Could the lines from the one with "orange toothbrush: 13 -> 11" through the end of the listing be restated exactly, with nothing else included?

Raw data:
* * * *
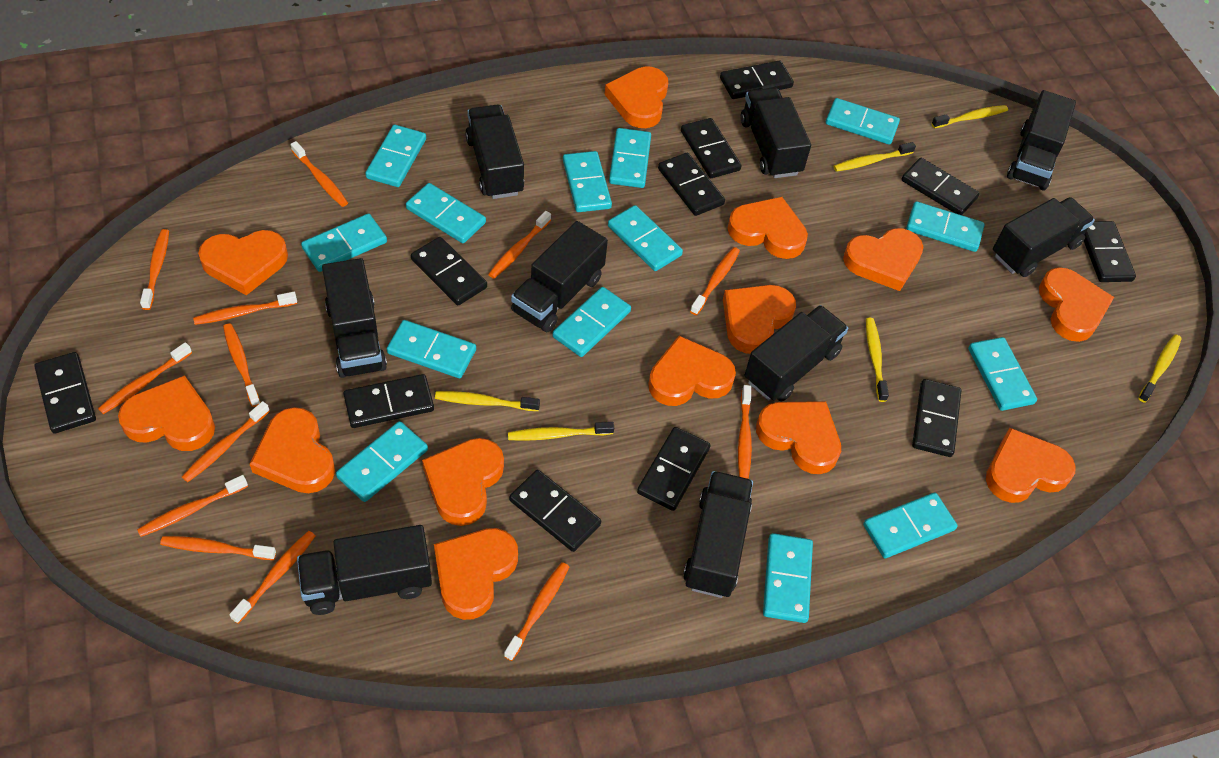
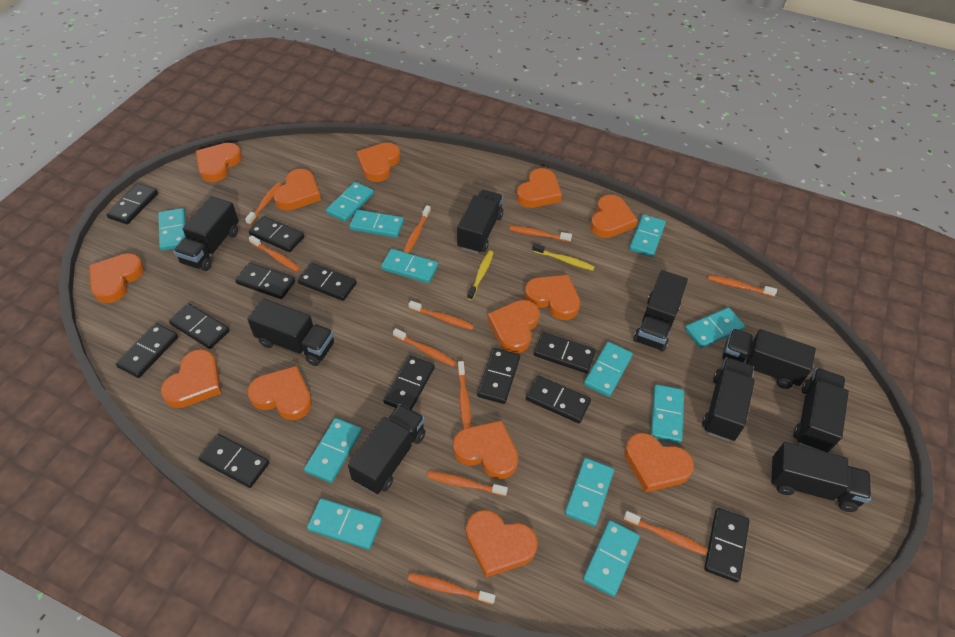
black domino: 11 -> 12
orange toothbrush: 13 -> 11
turquoise domino: 14 -> 12
yellow toothbrush: 6 -> 2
* * * *
Answer space:
orange toothbrush: 13 -> 11
turquoise domino: 14 -> 12
yellow toothbrush: 6 -> 2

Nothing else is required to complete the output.